=== MATERIALS PROVIDED ===

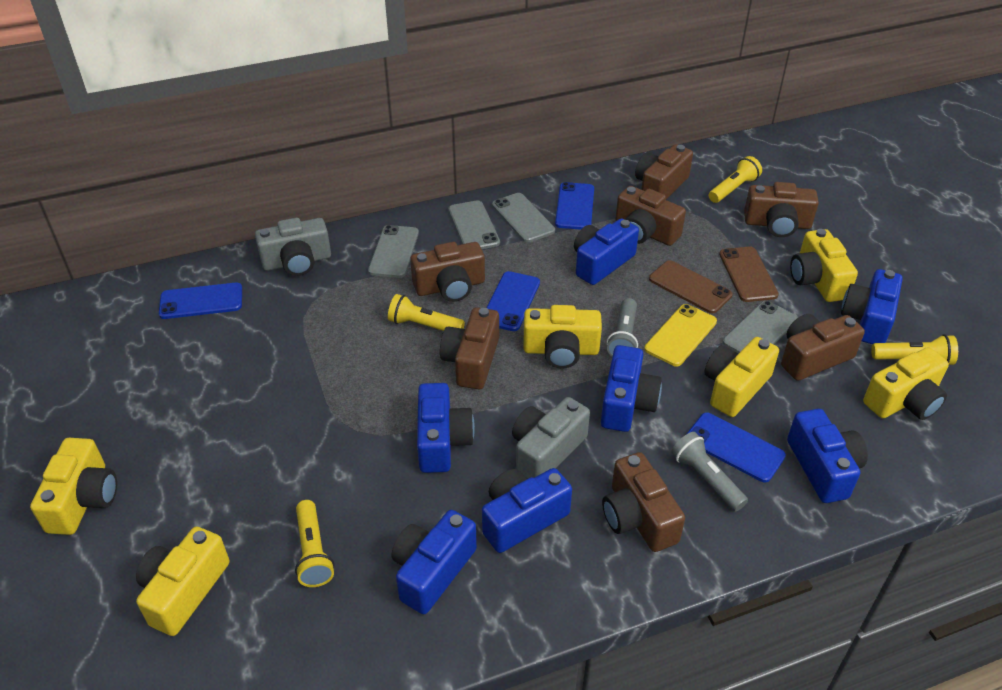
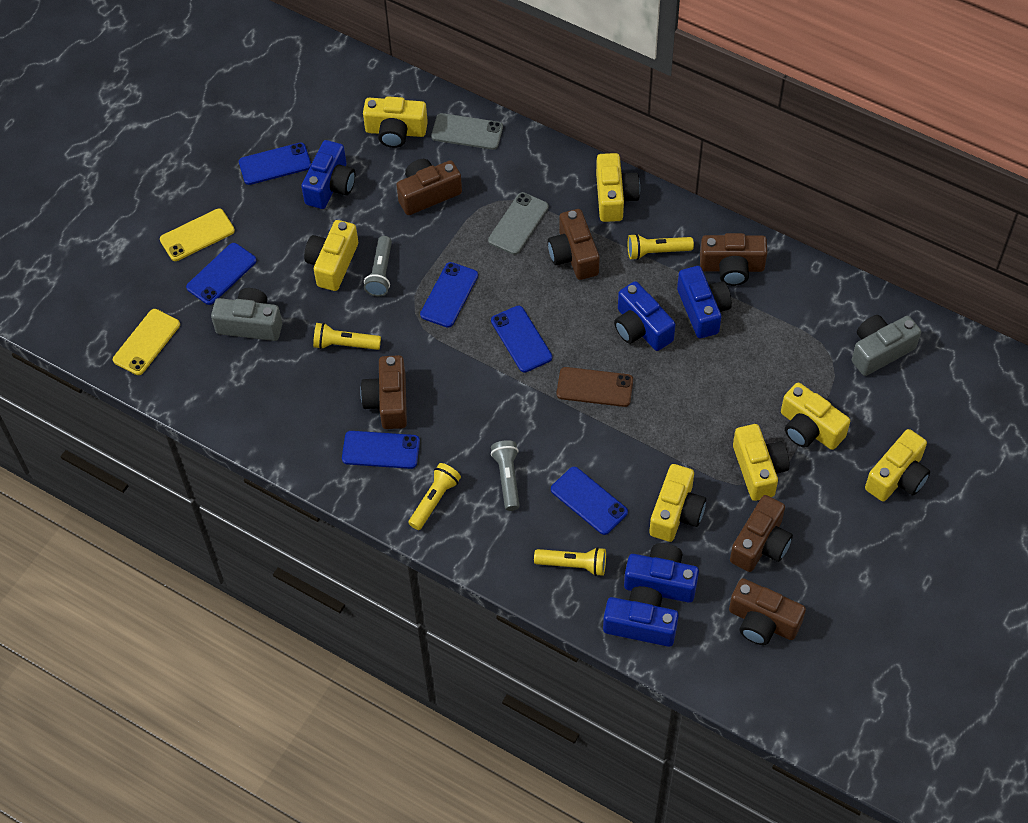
blue camera: 7 -> 5
blue phone: 4 -> 6
brown camera: 7 -> 6
brown phone: 2 -> 1
grey phone: 4 -> 2
yellow camera: 6 -> 7
yellow phone: 1 -> 2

===

> [WHAT THE EXERCISE ASKS]: Without including any picture, print all of the entries above exactly.

> [EXERCISE OUTPUT]:
blue camera: 7 -> 5
blue phone: 4 -> 6
brown camera: 7 -> 6
brown phone: 2 -> 1
grey phone: 4 -> 2
yellow camera: 6 -> 7
yellow phone: 1 -> 2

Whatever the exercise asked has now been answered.